(Edit tracking data)
+ + +

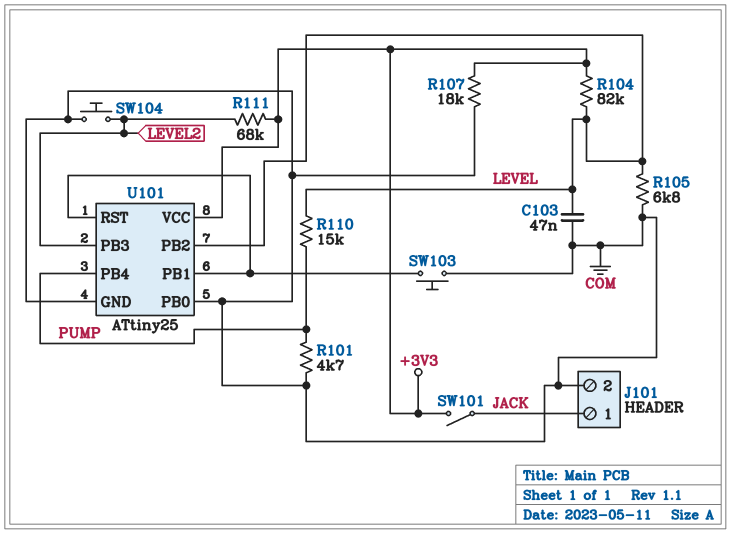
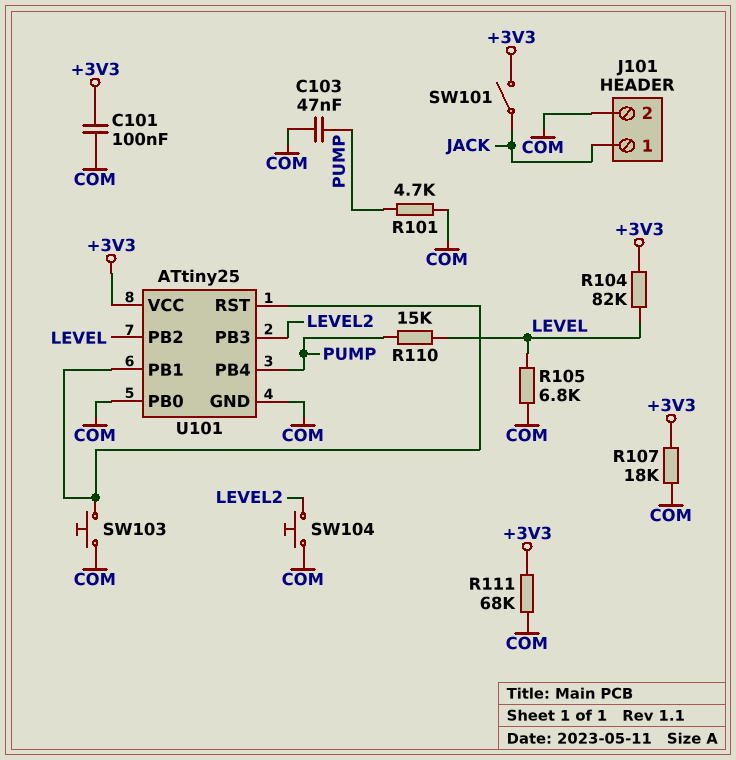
C101: none -> 100nF (+3V3, COM)
C103: 47nF (COM, LEVEL) -> 47nF (COM, PUMP)
R111: 68k (+3V3, LEVEL2) -> 68k (+3V3, COM)

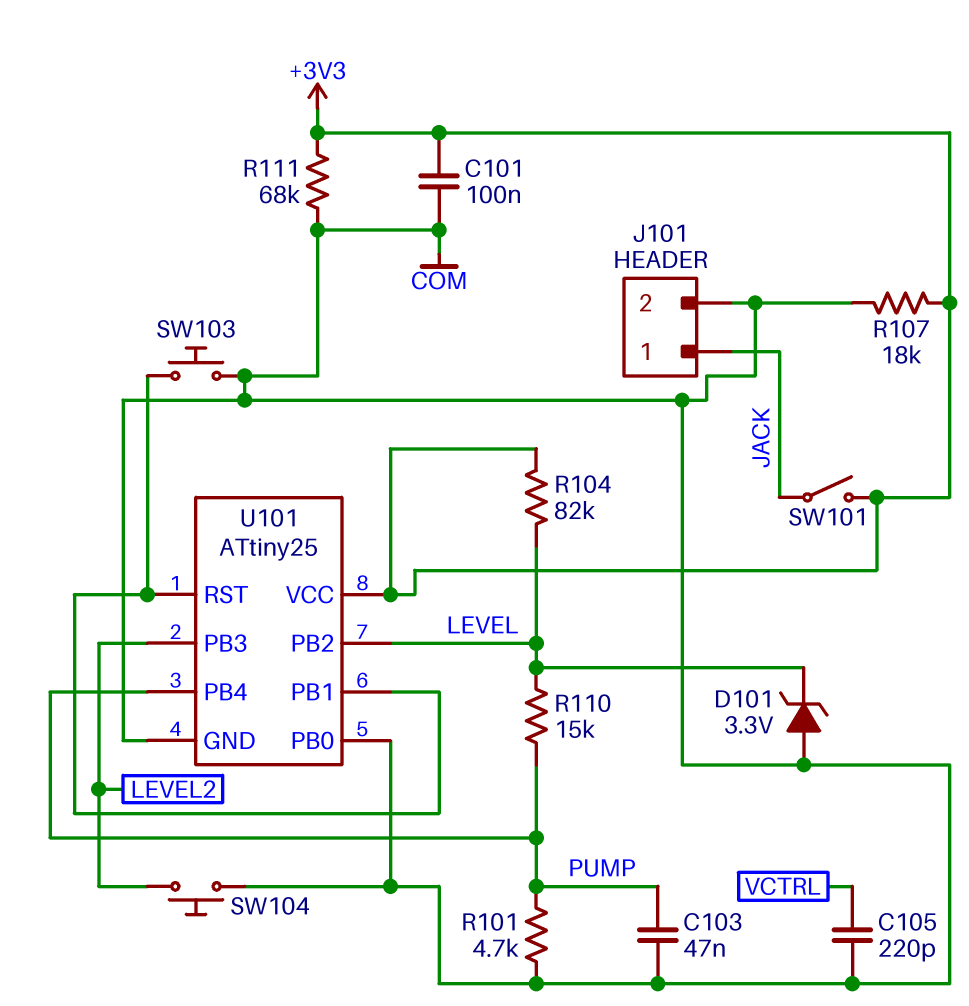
C105: none -> 220pF (COM, VCTRL)
D101: none -> zener 3.3V (A COM, K LEVEL)
R105: 6.8k (COM, LEVEL) -> none

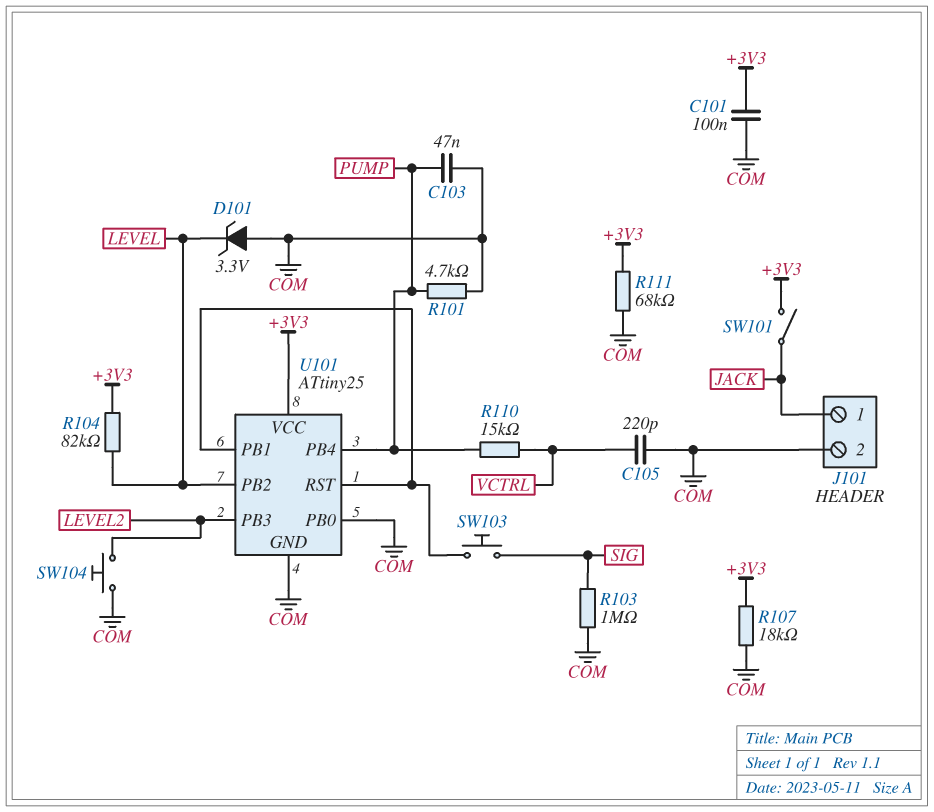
R103: none -> 1M (COM, SIG)
R110: 15k (LEVEL, PUMP) -> 15k (PUMP, VCTRL)
SW103: button (COM, U101/PB1) -> button (SIG, U101/PB1)

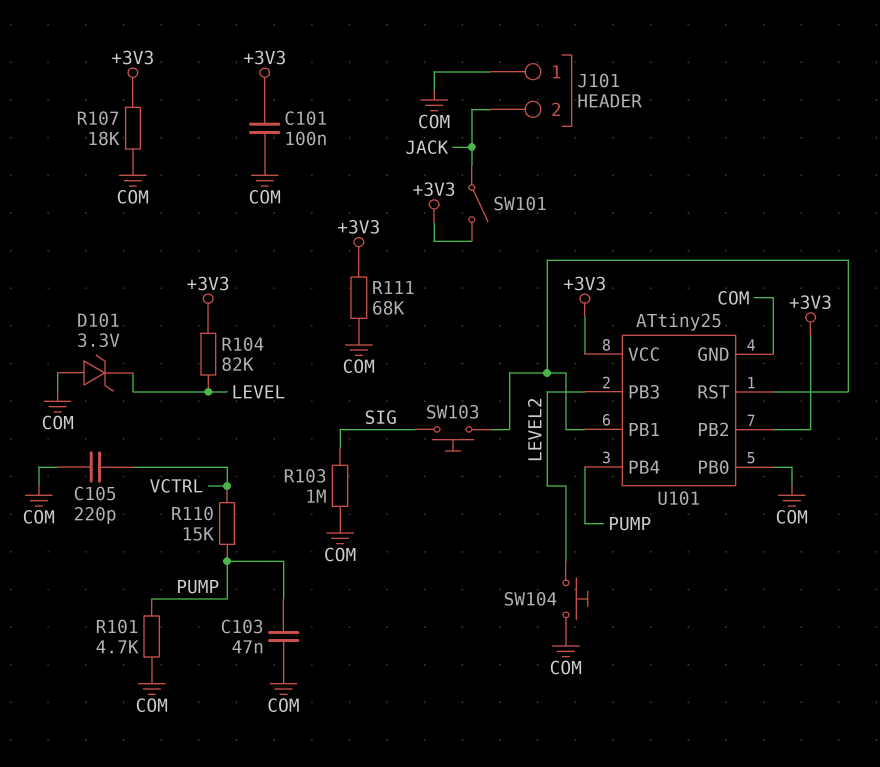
J101 pin 1: JACK -> COM
J101 pin 2: COM -> JACK
U101 pin PB2: LEVEL -> +3V3

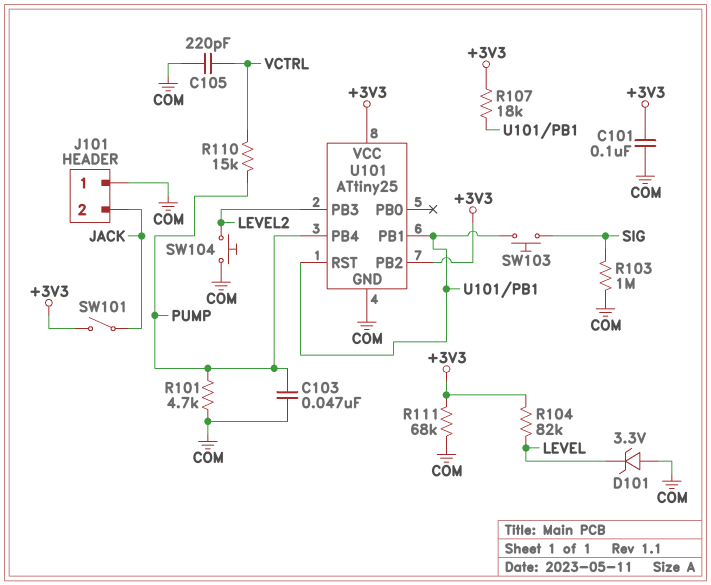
R107: 18k (+3V3, COM) -> 18k (+3V3, U101/PB1)
U101 pin PB0: COM -> none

+ + +

Once the pictures are removed, reproduce the remaining entries above exactly.

C101: none -> 100nF (+3V3, COM)
C103: 47nF (COM, LEVEL) -> 47nF (COM, PUMP)
R111: 68k (+3V3, LEVEL2) -> 68k (+3V3, COM)

C105: none -> 220pF (COM, VCTRL)
D101: none -> zener 3.3V (A COM, K LEVEL)
R105: 6.8k (COM, LEVEL) -> none

R103: none -> 1M (COM, SIG)
R110: 15k (LEVEL, PUMP) -> 15k (PUMP, VCTRL)
SW103: button (COM, U101/PB1) -> button (SIG, U101/PB1)

J101 pin 1: JACK -> COM
J101 pin 2: COM -> JACK
U101 pin PB2: LEVEL -> +3V3

R107: 18k (+3V3, COM) -> 18k (+3V3, U101/PB1)
U101 pin PB0: COM -> none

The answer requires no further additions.